Transcribe the lines below exactly. No image belongs in the transcription.

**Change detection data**
━━━━━━━━━━
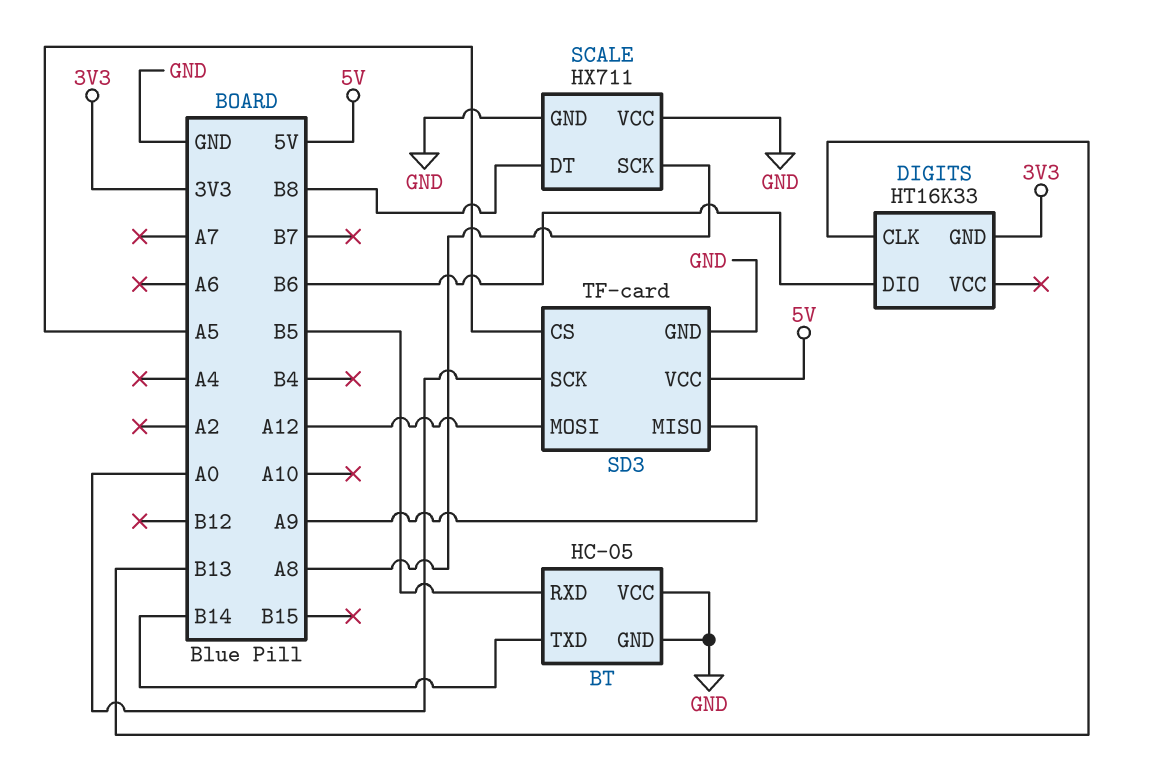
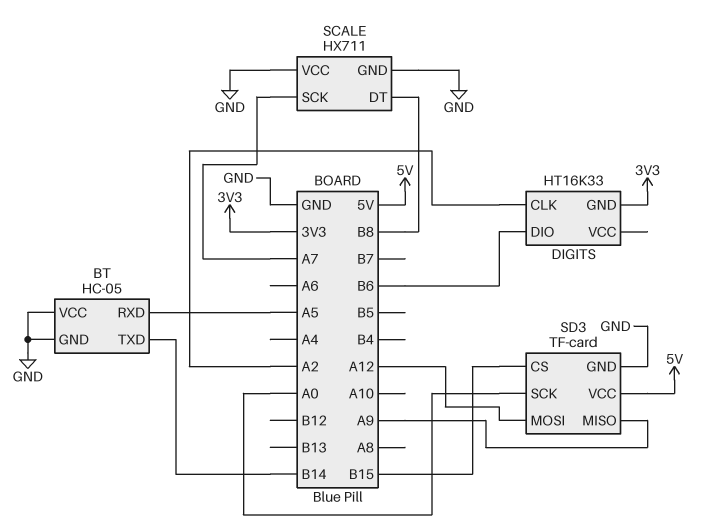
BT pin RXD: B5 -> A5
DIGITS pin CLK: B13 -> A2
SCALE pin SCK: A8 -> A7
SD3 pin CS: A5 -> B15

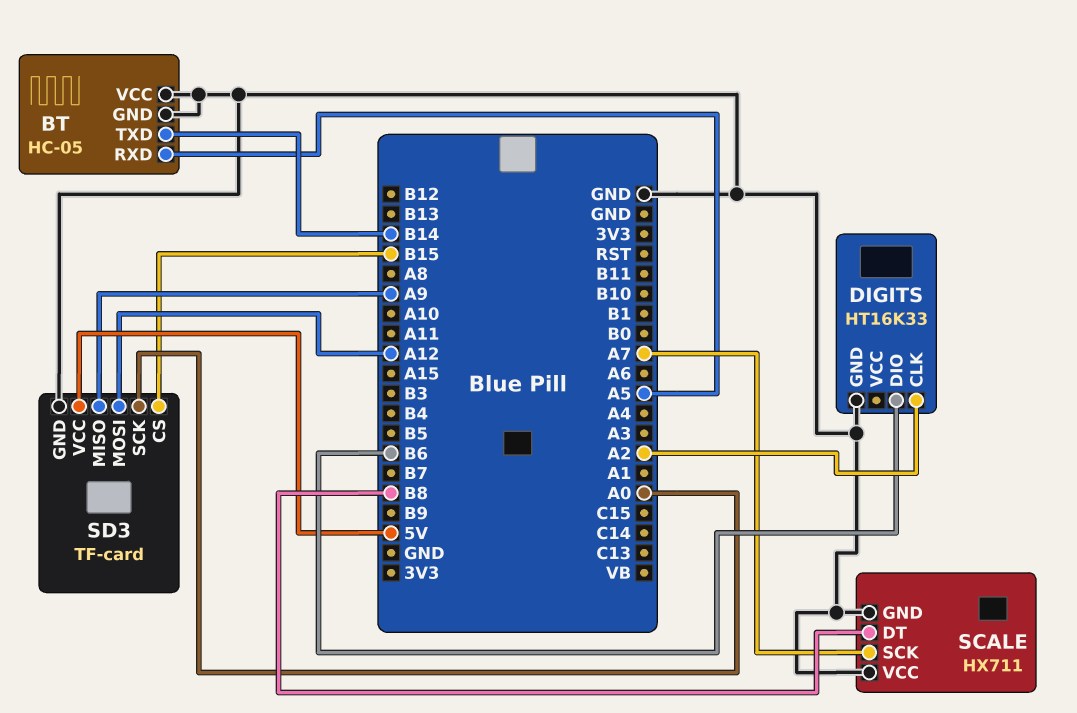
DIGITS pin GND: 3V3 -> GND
━━━━━━━━━━
**REPLY TO THE TASK**
BT pin RXD: B5 -> A5
DIGITS pin CLK: B13 -> A2
SCALE pin SCK: A8 -> A7
SD3 pin CS: A5 -> B15

DIGITS pin GND: 3V3 -> GND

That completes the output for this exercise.